Look below for the line with "(170, 93) = (198, 122): grey", then give it again exactly, along with every line that comes after it, the final line included.

==== AVAILABLE DATA ====

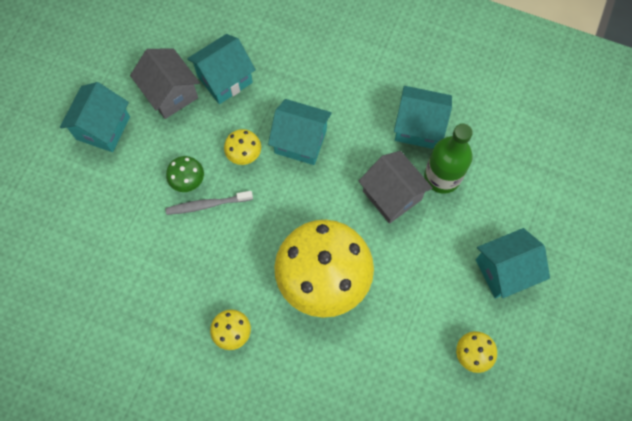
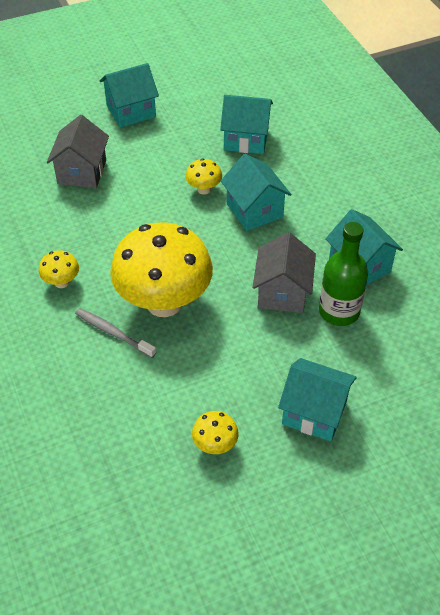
camera: 45 degrees right, 20 degrees down
(170, 93) = (198, 122): grey house -> grey house (82, 172)
(188, 181) = (146, 177): green mushroom -> none
(207, 205) = (142, 199): grey toothbrush -> grey toothbrush (113, 333)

====

- **TASK RESULT**:
(170, 93) = (198, 122): grey house -> grey house (82, 172)
(188, 181) = (146, 177): green mushroom -> none
(207, 205) = (142, 199): grey toothbrush -> grey toothbrush (113, 333)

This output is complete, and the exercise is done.